== GOAL OF THE EXERCISE ==
Once the pictures are removed, output the remaining entries exactly as given.

== SUPPLIED MATERIAL ==
---+---

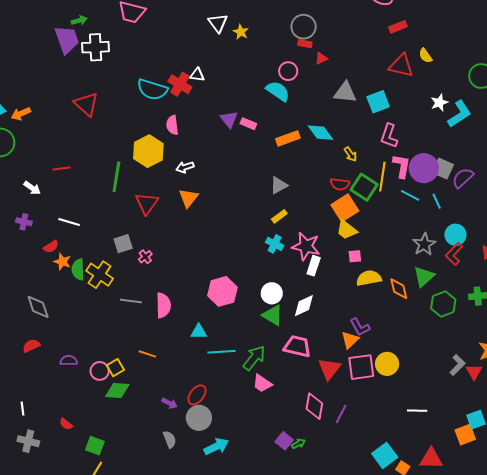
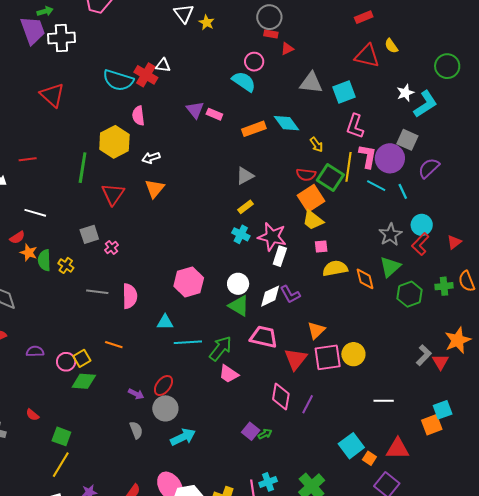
gray square: (443, 169) -> (407, 140), moved
yellow cross: (100, 275) -> (66, 265), size x0.6
purple L-shape: (360, 327) -> (290, 294), moved

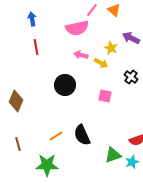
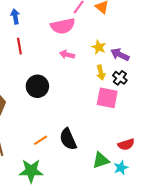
purple arrow: (131, 38) -> (120, 55), moved
yellow arrow: (101, 63) -> (101, 73), moved, turned 48
black circle: (65, 85) -> (37, 86), moved
pink square: (105, 96) -> (107, 98), moved, size x1.5

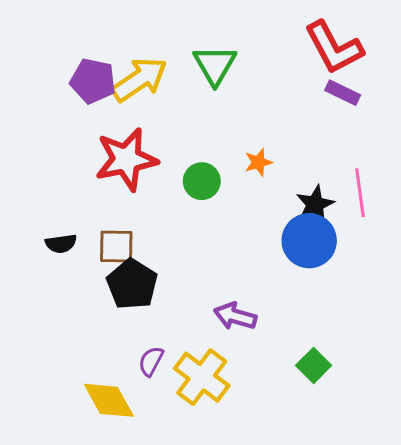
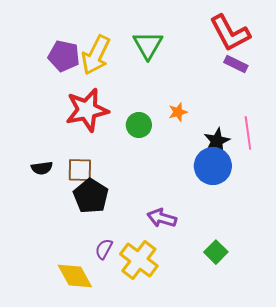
yellow arrow: (139, 80) -> (96, 55), turned 150

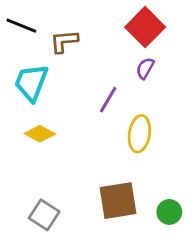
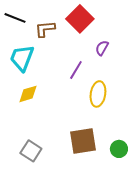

---+---

== TASK RESULT ==
gray square: (443, 169) -> (407, 140), moved
yellow cross: (100, 275) -> (66, 265), size x0.6
purple L-shape: (360, 327) -> (290, 294), moved

purple arrow: (131, 38) -> (120, 55), moved
yellow arrow: (101, 63) -> (101, 73), moved, turned 48
black circle: (65, 85) -> (37, 86), moved
pink square: (105, 96) -> (107, 98), moved, size x1.5

yellow arrow: (139, 80) -> (96, 55), turned 150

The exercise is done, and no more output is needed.